Brief
Copy out the entries below word for word, starting at their beginning and stopping after the line that contains "The minimum width of". Leave the pictures out of your copy.

Dataset records
• • •
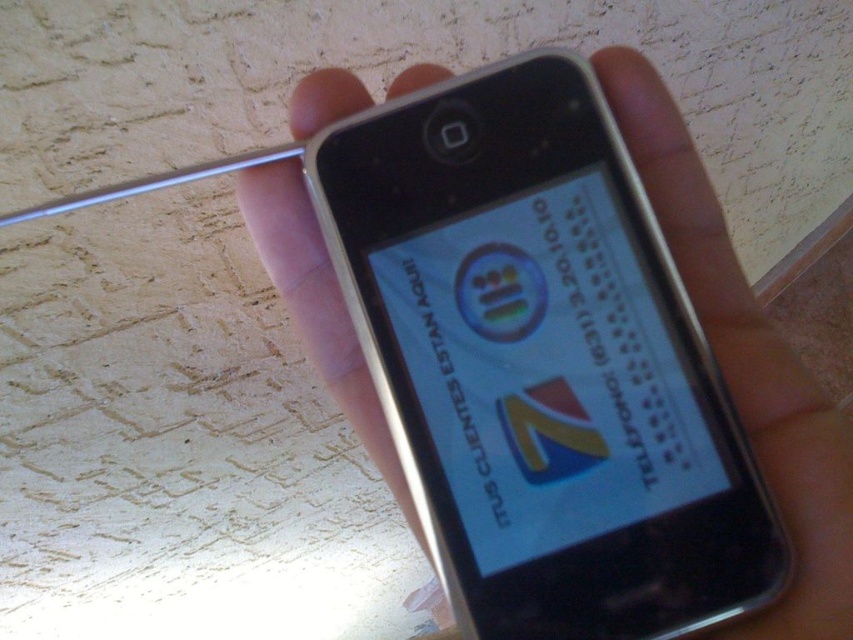
You are designing a phone case that needs to fit both the silver metallic phone at center and the white glossy logo at center without overlapping. What is the minimum width the case should have?

The minimum width of the case should be at least 4.27 inches to accommodate the distance between the silver metallic phone at center and the white glossy logo at center without overlapping.

You are looking at a smartphone screen and see both the white glossy text at center and the white glossy logo at center. Which one is covering the other?

The white glossy text at center is positioned over white glossy logo at center, so it is covering the logo.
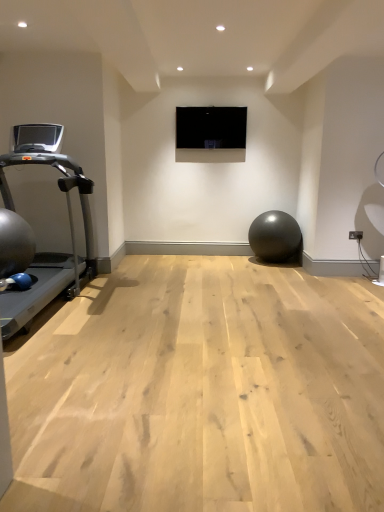
Question: Does matte black ball at center have a greater width compared to silver metallic treadmill at left?

Choices:
 (A) yes
 (B) no

Answer: (B)

Question: Would you say matte black ball at center is a long distance from silver metallic treadmill at left?

Choices:
 (A) yes
 (B) no

Answer: (A)

Question: Considering the relative positions of matte black ball at center and silver metallic treadmill at left in the image provided, is matte black ball at center to the right of silver metallic treadmill at left from the viewer's perspective?

Choices:
 (A) no
 (B) yes

Answer: (B)

Question: Is matte black ball at center to the left of silver metallic treadmill at left from the viewer's perspective?

Choices:
 (A) no
 (B) yes

Answer: (A)

Question: Is matte black ball at center oriented away from silver metallic treadmill at left?

Choices:
 (A) no
 (B) yes

Answer: (A)

Question: Can you confirm if matte black ball at center is taller than silver metallic treadmill at left?

Choices:
 (A) no
 (B) yes

Answer: (A)

Question: Is matte black ball at center not inside black glossy screen at center?

Choices:
 (A) no
 (B) yes

Answer: (B)

Question: From a real-world perspective, is matte black ball at center on top of black glossy screen at center?

Choices:
 (A) yes
 (B) no

Answer: (B)

Question: Considering the relative sizes of matte black ball at center and black glossy screen at center in the image provided, is matte black ball at center wider than black glossy screen at center?

Choices:
 (A) no
 (B) yes

Answer: (B)

Question: Is matte black ball at center further to camera compared to black glossy screen at center?

Choices:
 (A) yes
 (B) no

Answer: (B)

Question: Does matte black ball at center appear on the right side of black glossy screen at center?

Choices:
 (A) no
 (B) yes

Answer: (B)

Question: From a real-world perspective, is matte black ball at center below black glossy screen at center?

Choices:
 (A) yes
 (B) no

Answer: (A)

Question: Is silver metallic treadmill at left wider than matte black ball at center?

Choices:
 (A) no
 (B) yes

Answer: (B)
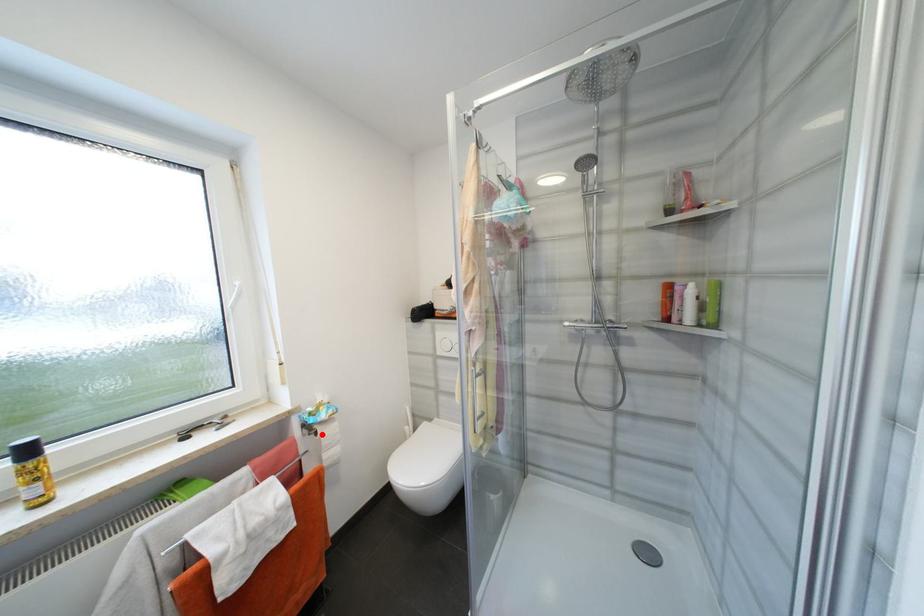
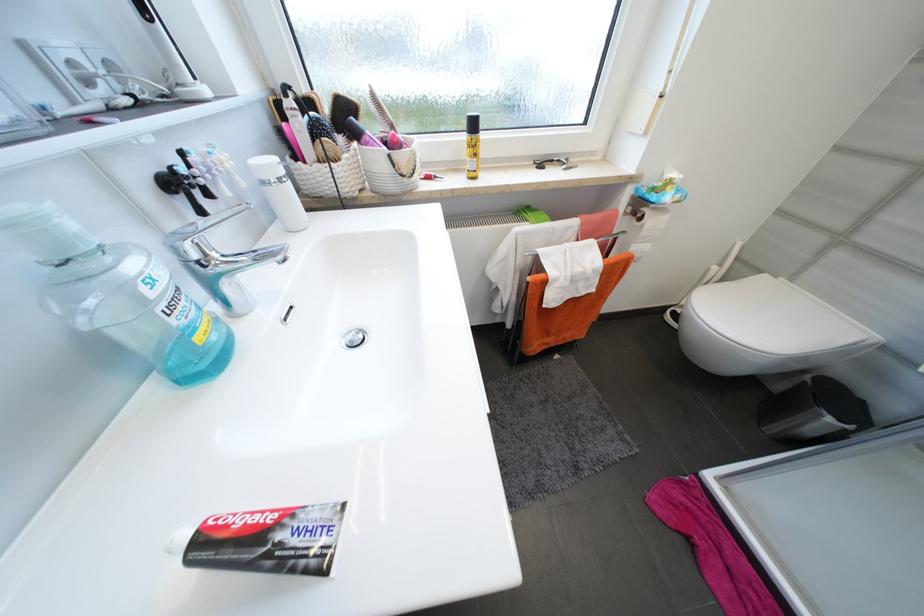
Locate, in the second image, the point that corresponds to the highlighted location in the first image.

(647, 219)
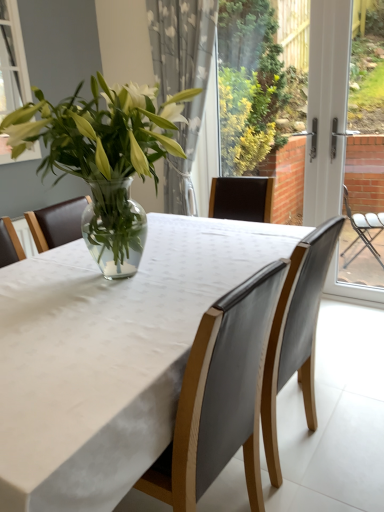
Question: From a real-world perspective, does white plastic screen door at right sit lower than leather chair at center, the 1th chair in the right-to-left sequence?

Choices:
 (A) yes
 (B) no

Answer: (B)

Question: Is white plastic screen door at right turned away from leather chair at center, the 1th chair in the right-to-left sequence?

Choices:
 (A) yes
 (B) no

Answer: (B)

Question: Could you tell me if white plastic screen door at right is facing leather chair at center, the second chair viewed from the left?

Choices:
 (A) yes
 (B) no

Answer: (A)

Question: From the image's perspective, would you say white plastic screen door at right is shown under leather chair at center, the second chair viewed from the left?

Choices:
 (A) no
 (B) yes

Answer: (A)

Question: From a real-world perspective, does white plastic screen door at right stand above leather chair at center, the second chair viewed from the left?

Choices:
 (A) yes
 (B) no

Answer: (A)

Question: Looking at the image, does white plastic screen door at right seem bigger or smaller compared to white fabric table at center?

Choices:
 (A) small
 (B) big

Answer: (A)

Question: Is white plastic screen door at right taller or shorter than white fabric table at center?

Choices:
 (A) short
 (B) tall

Answer: (B)

Question: Would you say white plastic screen door at right is to the left or to the right of white fabric table at center in the picture?

Choices:
 (A) right
 (B) left

Answer: (A)

Question: Is white plastic screen door at right in front of or behind white fabric table at center in the image?

Choices:
 (A) behind
 (B) front

Answer: (A)

Question: In terms of height, does white sheer curtain at upper center look taller or shorter compared to white plastic screen door at right?

Choices:
 (A) short
 (B) tall

Answer: (A)

Question: Would you say white sheer curtain at upper center is to the left or to the right of white plastic screen door at right in the picture?

Choices:
 (A) right
 (B) left

Answer: (B)

Question: Considering the positions of white sheer curtain at upper center and white plastic screen door at right in the image, is white sheer curtain at upper center wider or thinner than white plastic screen door at right?

Choices:
 (A) wide
 (B) thin

Answer: (A)

Question: In terms of size, does white sheer curtain at upper center appear bigger or smaller than white plastic screen door at right?

Choices:
 (A) big
 (B) small

Answer: (A)

Question: Is matte gray chair at center, the second chair from the right, inside or outside of white plastic screen door at right?

Choices:
 (A) inside
 (B) outside

Answer: (B)

Question: Looking at their shapes, would you say matte gray chair at center, the second chair from the right, is wider or thinner than white plastic screen door at right?

Choices:
 (A) thin
 (B) wide

Answer: (B)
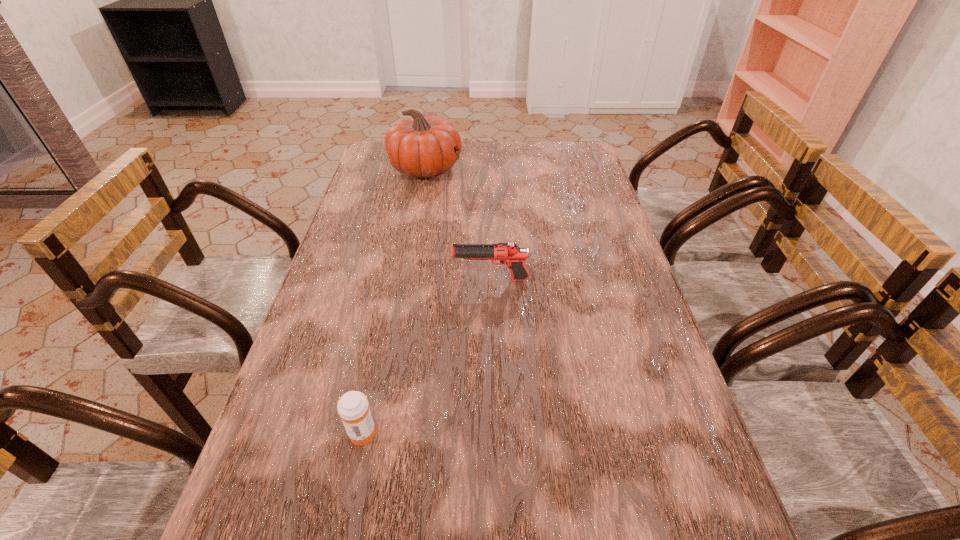
At what (x,y) coordinates should I click in order to perform the action: click on pumpkin that is at the left edge. Please return your answer as a coordinate pair (x, y). This screenshot has width=960, height=540. Looking at the image, I should click on (420, 146).

This screenshot has height=540, width=960. In order to click on medicine present at the left edge in this screenshot , I will do `click(353, 408)`.

Locate an element on the screen. object present at the far left corner is located at coordinates (420, 146).

The image size is (960, 540). I want to click on free region at the far edge of the desktop, so 534,141.

The height and width of the screenshot is (540, 960). Find the location of `free region at the left edge`. free region at the left edge is located at coordinates (376, 260).

In the image, there is a desktop. Where is `vacant space at the right edge`? vacant space at the right edge is located at coordinates (612, 420).

Locate an element on the screen. The image size is (960, 540). free region at the far left corner is located at coordinates tap(394, 172).

This screenshot has height=540, width=960. I want to click on vacant area at the far right corner, so click(x=581, y=144).

This screenshot has width=960, height=540. Identify the location of vacant space that's between the nearest object and the gun. (426, 356).

This screenshot has width=960, height=540. What are the coordinates of `free spot between the medicine and the gun` in the screenshot? It's located at (426, 356).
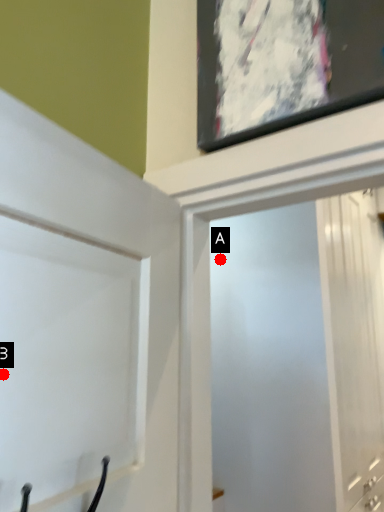
Question: Two points are circled on the image, labeled by A and B beside each circle. Which of the following is the farthest from the observer?

Choices:
 (A) A is further
 (B) B is further

Answer: (A)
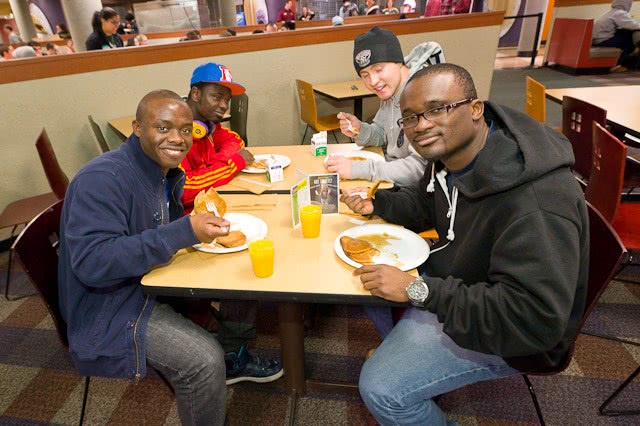
Where is `tabletop`? The height and width of the screenshot is (426, 640). tabletop is located at coordinates (632, 106), (273, 211), (292, 162), (345, 86), (124, 121).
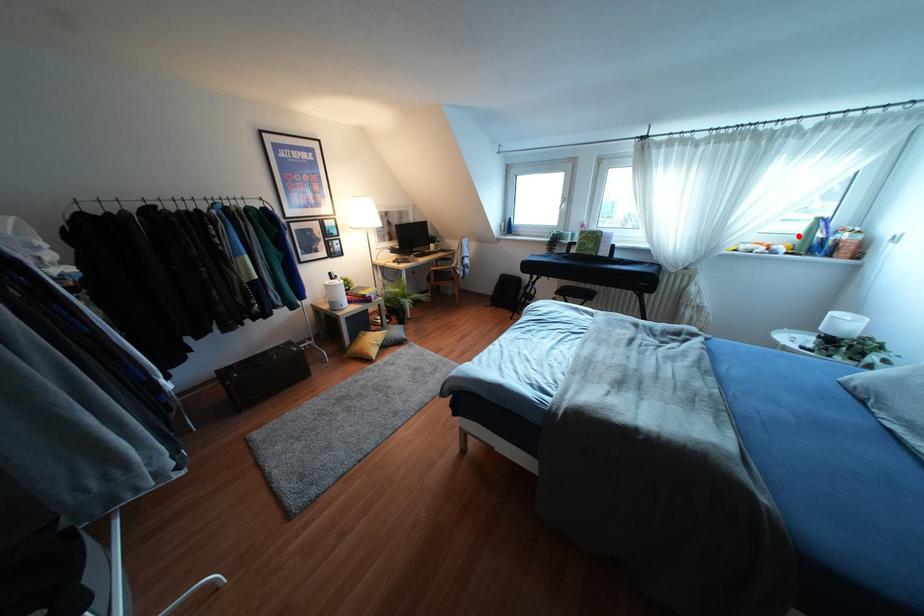
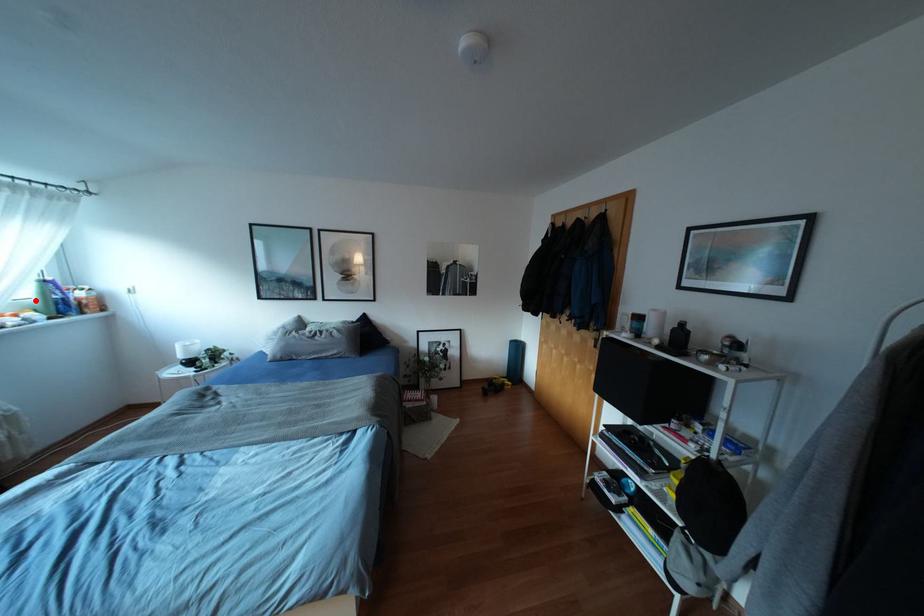
I am providing you with two images of the same scene from different viewpoints. A red point is marked on the first image and another point is marked on the second image. Are the points marked in image1 and image2 representing the same 3D position?

Yes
• • •
Reply
You are designing a phone case that needs to fit both the silver metallic phone at center and the white glossy logo at center without overlapping. What is the minimum width the case should have?

The minimum width of the case should be at least 4.27 inches to accommodate the distance between the silver metallic phone at center and the white glossy logo at center without overlapping.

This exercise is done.